Exercise brief:
One range is to be output from the listing below, exactly as written: the line with "yellow lemon [556,541,638,609]" to the line with "red bowling pin [238,103,264,172] -> none", both kept.

Record extracts:
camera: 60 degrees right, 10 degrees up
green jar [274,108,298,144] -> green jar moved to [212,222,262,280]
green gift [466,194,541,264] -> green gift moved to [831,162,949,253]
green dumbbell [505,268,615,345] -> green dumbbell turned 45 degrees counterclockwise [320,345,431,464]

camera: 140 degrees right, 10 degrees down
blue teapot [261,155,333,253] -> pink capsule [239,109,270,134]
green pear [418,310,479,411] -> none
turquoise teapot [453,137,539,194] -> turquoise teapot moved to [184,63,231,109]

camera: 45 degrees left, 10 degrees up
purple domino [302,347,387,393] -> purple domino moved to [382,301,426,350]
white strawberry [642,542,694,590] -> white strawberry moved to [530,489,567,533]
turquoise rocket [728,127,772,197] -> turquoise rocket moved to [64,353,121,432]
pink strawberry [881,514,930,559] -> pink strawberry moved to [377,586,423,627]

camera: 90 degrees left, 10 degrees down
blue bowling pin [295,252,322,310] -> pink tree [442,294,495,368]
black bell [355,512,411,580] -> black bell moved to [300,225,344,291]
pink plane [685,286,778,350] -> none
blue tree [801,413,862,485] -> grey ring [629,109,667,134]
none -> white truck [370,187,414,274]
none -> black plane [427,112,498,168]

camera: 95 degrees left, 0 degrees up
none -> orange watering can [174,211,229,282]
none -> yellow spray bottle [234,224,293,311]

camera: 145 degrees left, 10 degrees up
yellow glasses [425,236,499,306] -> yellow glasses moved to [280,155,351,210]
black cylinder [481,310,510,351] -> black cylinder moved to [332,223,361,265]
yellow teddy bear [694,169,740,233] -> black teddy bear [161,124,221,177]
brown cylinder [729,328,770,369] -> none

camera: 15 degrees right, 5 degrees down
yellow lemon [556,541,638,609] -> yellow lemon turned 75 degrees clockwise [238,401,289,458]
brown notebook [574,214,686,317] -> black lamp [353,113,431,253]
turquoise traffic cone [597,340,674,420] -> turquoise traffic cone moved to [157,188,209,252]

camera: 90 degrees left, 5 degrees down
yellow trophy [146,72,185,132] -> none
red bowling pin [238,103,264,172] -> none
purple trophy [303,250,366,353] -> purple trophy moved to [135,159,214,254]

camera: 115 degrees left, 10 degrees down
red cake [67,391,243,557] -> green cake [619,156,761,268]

Written answer:
yellow lemon [556,541,638,609] -> yellow lemon turned 75 degrees clockwise [238,401,289,458]
brown notebook [574,214,686,317] -> black lamp [353,113,431,253]
turquoise traffic cone [597,340,674,420] -> turquoise traffic cone moved to [157,188,209,252]

camera: 90 degrees left, 5 degrees down
yellow trophy [146,72,185,132] -> none
red bowling pin [238,103,264,172] -> none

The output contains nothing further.